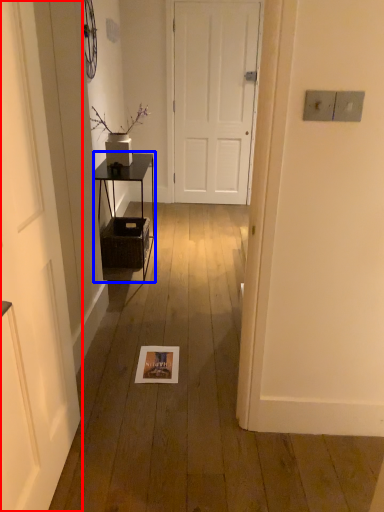
Question: Which object appears closest to the camera in this image, door (highlighted by a red box) or table (highlighted by a blue box)?

Choices:
 (A) door
 (B) table

Answer: (A)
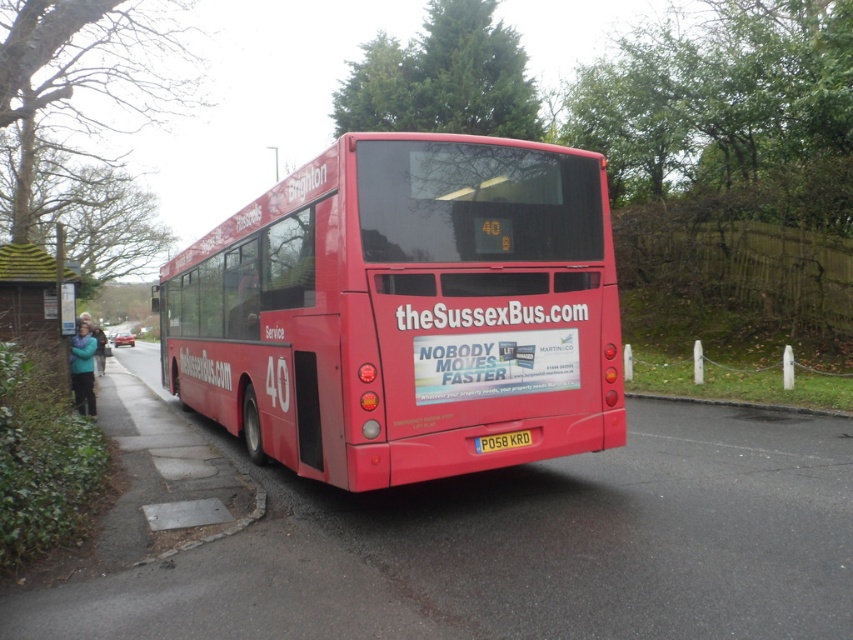
In the scene shown: Does wooden thatched roof at left appear on the left side of yellow plastic license plate at center?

ASSIGNMENT
Rewrite the items from the line with "Answer: (A)" through the end of the items, replacing "license plate" with "sign" and changing nothing else. Leave the pictures out of your answer.

ANSWER AREA
Answer: (A)
In the scene shown: Does wooden thatched roof at left appear on the left side of yellow plastic sign at center?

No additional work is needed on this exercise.